■ **EXERCISE GOAL**
Number of lines below with the word "spinning": give it and nothing more.

BEGIN GIVEN ENTRIES

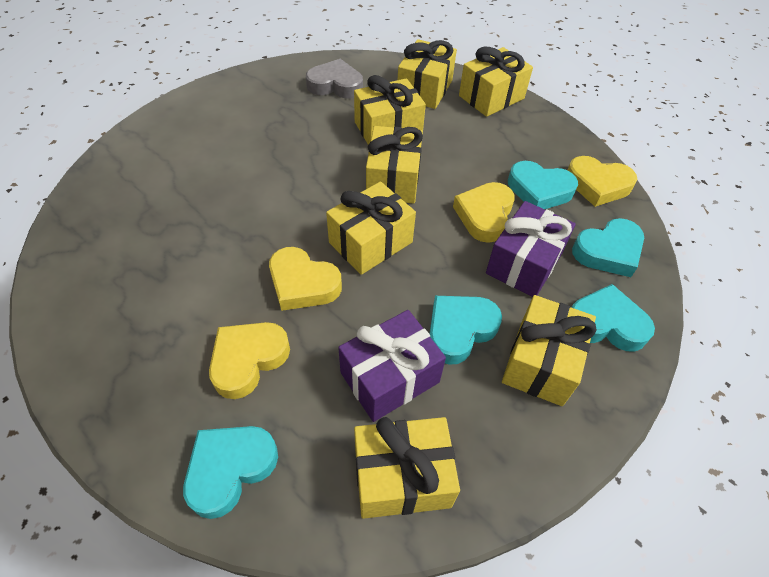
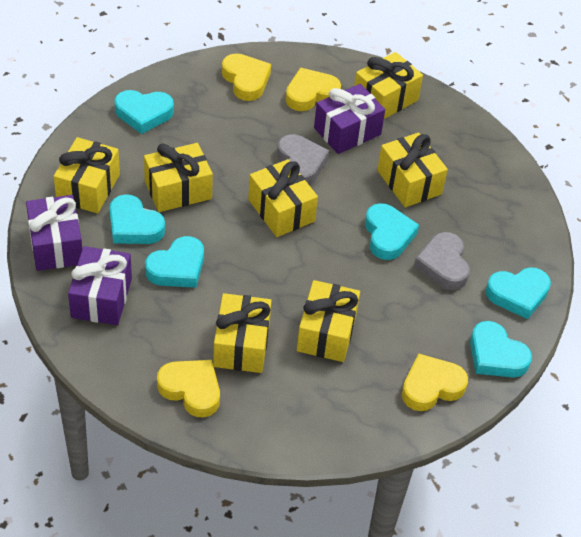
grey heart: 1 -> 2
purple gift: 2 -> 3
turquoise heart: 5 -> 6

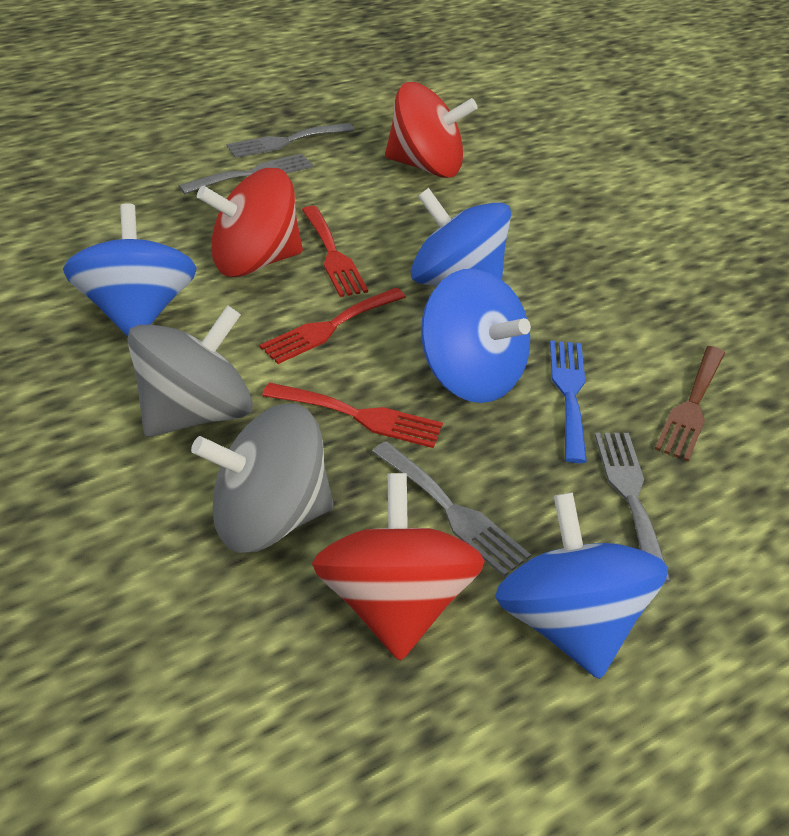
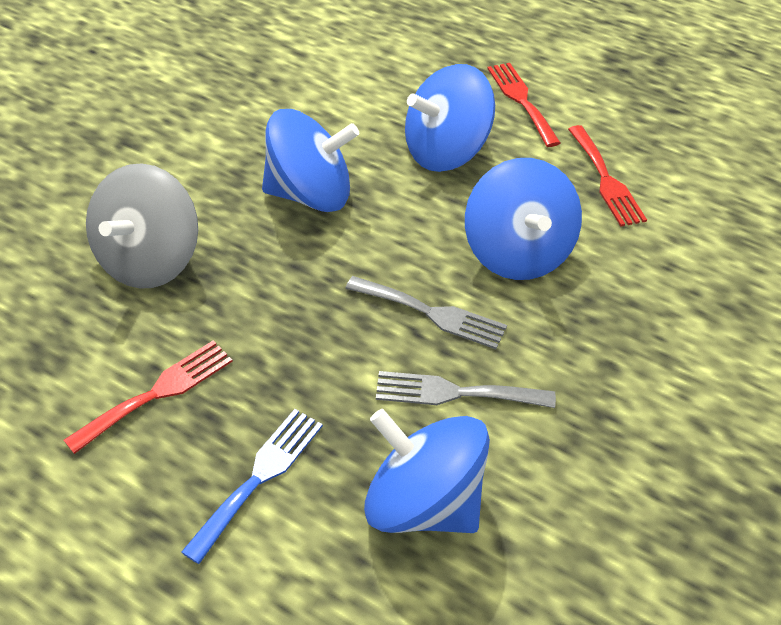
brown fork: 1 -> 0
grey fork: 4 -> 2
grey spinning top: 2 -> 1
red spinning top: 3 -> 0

END GIVEN ENTRIES
BEGIN GIVEN ENTRIES

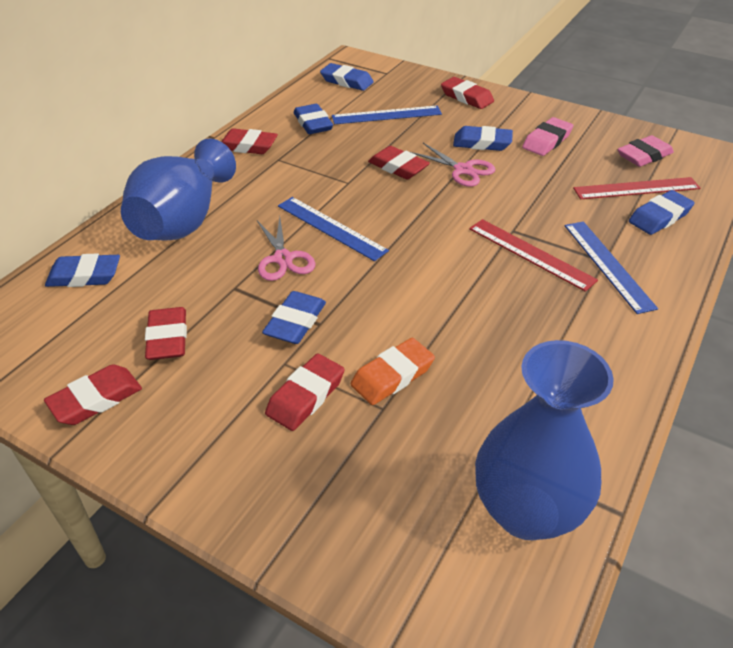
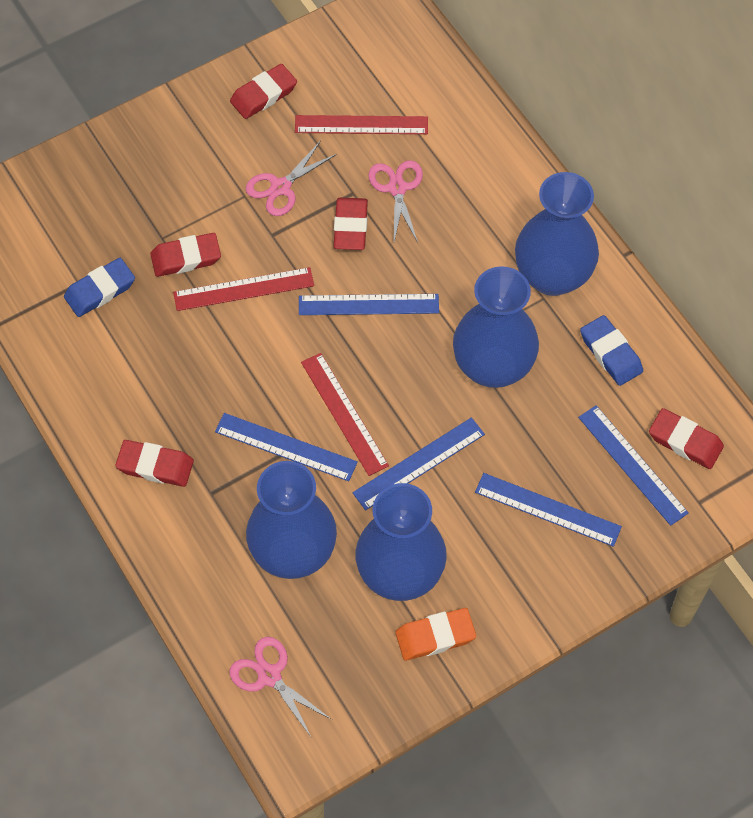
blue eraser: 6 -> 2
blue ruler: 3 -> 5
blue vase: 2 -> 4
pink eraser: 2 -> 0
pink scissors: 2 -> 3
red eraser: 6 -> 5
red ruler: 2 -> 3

END GIVEN ENTRIES

■ **WRITTEN ANSWER**
2